(Stored records)
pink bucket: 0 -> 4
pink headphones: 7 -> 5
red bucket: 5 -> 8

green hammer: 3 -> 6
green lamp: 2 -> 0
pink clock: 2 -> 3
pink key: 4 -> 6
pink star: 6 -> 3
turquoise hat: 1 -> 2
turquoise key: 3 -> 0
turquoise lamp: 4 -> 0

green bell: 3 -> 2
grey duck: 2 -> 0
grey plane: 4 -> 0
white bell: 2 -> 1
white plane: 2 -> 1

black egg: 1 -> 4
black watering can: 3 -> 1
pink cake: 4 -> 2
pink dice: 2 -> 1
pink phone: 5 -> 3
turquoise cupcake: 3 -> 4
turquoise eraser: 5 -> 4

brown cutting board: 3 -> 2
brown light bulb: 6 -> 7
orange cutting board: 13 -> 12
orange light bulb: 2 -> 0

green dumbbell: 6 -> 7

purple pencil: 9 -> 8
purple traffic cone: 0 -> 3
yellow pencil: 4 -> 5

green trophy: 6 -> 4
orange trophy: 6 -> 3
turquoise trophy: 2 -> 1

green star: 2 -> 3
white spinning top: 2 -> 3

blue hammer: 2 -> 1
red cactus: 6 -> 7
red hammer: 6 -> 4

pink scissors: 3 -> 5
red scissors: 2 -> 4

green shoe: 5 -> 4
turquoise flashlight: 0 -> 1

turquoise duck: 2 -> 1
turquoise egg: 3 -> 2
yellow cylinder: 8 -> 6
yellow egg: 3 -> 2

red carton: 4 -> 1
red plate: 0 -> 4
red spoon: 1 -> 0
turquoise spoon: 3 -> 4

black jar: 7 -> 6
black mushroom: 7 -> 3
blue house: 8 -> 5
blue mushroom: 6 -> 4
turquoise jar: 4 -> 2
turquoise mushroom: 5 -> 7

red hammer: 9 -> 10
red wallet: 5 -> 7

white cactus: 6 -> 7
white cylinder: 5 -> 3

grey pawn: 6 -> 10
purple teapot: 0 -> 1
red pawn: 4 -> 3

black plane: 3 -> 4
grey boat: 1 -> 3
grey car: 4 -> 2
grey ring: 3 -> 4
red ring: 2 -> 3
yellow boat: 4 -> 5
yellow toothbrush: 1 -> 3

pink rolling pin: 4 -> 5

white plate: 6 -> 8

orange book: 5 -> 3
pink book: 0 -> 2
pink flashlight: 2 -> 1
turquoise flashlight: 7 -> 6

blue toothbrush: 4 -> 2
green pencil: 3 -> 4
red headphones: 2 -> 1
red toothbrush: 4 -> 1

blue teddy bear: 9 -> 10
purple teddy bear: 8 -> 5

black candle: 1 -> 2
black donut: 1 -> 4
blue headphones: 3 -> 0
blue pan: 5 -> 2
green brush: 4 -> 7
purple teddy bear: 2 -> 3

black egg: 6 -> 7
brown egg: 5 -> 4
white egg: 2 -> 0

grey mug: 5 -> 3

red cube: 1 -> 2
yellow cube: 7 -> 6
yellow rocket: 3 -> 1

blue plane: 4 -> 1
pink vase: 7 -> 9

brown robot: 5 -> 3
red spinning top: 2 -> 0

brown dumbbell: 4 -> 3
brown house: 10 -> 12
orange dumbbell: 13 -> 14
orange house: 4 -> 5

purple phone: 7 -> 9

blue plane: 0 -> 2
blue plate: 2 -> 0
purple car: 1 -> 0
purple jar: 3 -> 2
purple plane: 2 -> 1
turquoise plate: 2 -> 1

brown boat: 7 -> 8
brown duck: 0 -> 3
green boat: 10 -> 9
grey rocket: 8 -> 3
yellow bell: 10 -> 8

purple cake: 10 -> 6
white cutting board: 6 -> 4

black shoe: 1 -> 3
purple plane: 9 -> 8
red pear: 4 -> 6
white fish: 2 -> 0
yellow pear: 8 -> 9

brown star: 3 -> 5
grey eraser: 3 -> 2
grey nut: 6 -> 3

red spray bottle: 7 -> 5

# EXERCISE OBJECTIVE
Keep every word the same and copy out all of the entries.

# TASK RESULT
pink bucket: 0 -> 4
pink headphones: 7 -> 5
red bucket: 5 -> 8

green hammer: 3 -> 6
green lamp: 2 -> 0
pink clock: 2 -> 3
pink key: 4 -> 6
pink star: 6 -> 3
turquoise hat: 1 -> 2
turquoise key: 3 -> 0
turquoise lamp: 4 -> 0

green bell: 3 -> 2
grey duck: 2 -> 0
grey plane: 4 -> 0
white bell: 2 -> 1
white plane: 2 -> 1

black egg: 1 -> 4
black watering can: 3 -> 1
pink cake: 4 -> 2
pink dice: 2 -> 1
pink phone: 5 -> 3
turquoise cupcake: 3 -> 4
turquoise eraser: 5 -> 4

brown cutting board: 3 -> 2
brown light bulb: 6 -> 7
orange cutting board: 13 -> 12
orange light bulb: 2 -> 0

green dumbbell: 6 -> 7

purple pencil: 9 -> 8
purple traffic cone: 0 -> 3
yellow pencil: 4 -> 5

green trophy: 6 -> 4
orange trophy: 6 -> 3
turquoise trophy: 2 -> 1

green star: 2 -> 3
white spinning top: 2 -> 3

blue hammer: 2 -> 1
red cactus: 6 -> 7
red hammer: 6 -> 4

pink scissors: 3 -> 5
red scissors: 2 -> 4

green shoe: 5 -> 4
turquoise flashlight: 0 -> 1

turquoise duck: 2 -> 1
turquoise egg: 3 -> 2
yellow cylinder: 8 -> 6
yellow egg: 3 -> 2

red carton: 4 -> 1
red plate: 0 -> 4
red spoon: 1 -> 0
turquoise spoon: 3 -> 4

black jar: 7 -> 6
black mushroom: 7 -> 3
blue house: 8 -> 5
blue mushroom: 6 -> 4
turquoise jar: 4 -> 2
turquoise mushroom: 5 -> 7

red hammer: 9 -> 10
red wallet: 5 -> 7

white cactus: 6 -> 7
white cylinder: 5 -> 3

grey pawn: 6 -> 10
purple teapot: 0 -> 1
red pawn: 4 -> 3

black plane: 3 -> 4
grey boat: 1 -> 3
grey car: 4 -> 2
grey ring: 3 -> 4
red ring: 2 -> 3
yellow boat: 4 -> 5
yellow toothbrush: 1 -> 3

pink rolling pin: 4 -> 5

white plate: 6 -> 8

orange book: 5 -> 3
pink book: 0 -> 2
pink flashlight: 2 -> 1
turquoise flashlight: 7 -> 6

blue toothbrush: 4 -> 2
green pencil: 3 -> 4
red headphones: 2 -> 1
red toothbrush: 4 -> 1

blue teddy bear: 9 -> 10
purple teddy bear: 8 -> 5

black candle: 1 -> 2
black donut: 1 -> 4
blue headphones: 3 -> 0
blue pan: 5 -> 2
green brush: 4 -> 7
purple teddy bear: 2 -> 3

black egg: 6 -> 7
brown egg: 5 -> 4
white egg: 2 -> 0

grey mug: 5 -> 3

red cube: 1 -> 2
yellow cube: 7 -> 6
yellow rocket: 3 -> 1

blue plane: 4 -> 1
pink vase: 7 -> 9

brown robot: 5 -> 3
red spinning top: 2 -> 0

brown dumbbell: 4 -> 3
brown house: 10 -> 12
orange dumbbell: 13 -> 14
orange house: 4 -> 5

purple phone: 7 -> 9

blue plane: 0 -> 2
blue plate: 2 -> 0
purple car: 1 -> 0
purple jar: 3 -> 2
purple plane: 2 -> 1
turquoise plate: 2 -> 1

brown boat: 7 -> 8
brown duck: 0 -> 3
green boat: 10 -> 9
grey rocket: 8 -> 3
yellow bell: 10 -> 8

purple cake: 10 -> 6
white cutting board: 6 -> 4

black shoe: 1 -> 3
purple plane: 9 -> 8
red pear: 4 -> 6
white fish: 2 -> 0
yellow pear: 8 -> 9

brown star: 3 -> 5
grey eraser: 3 -> 2
grey nut: 6 -> 3

red spray bottle: 7 -> 5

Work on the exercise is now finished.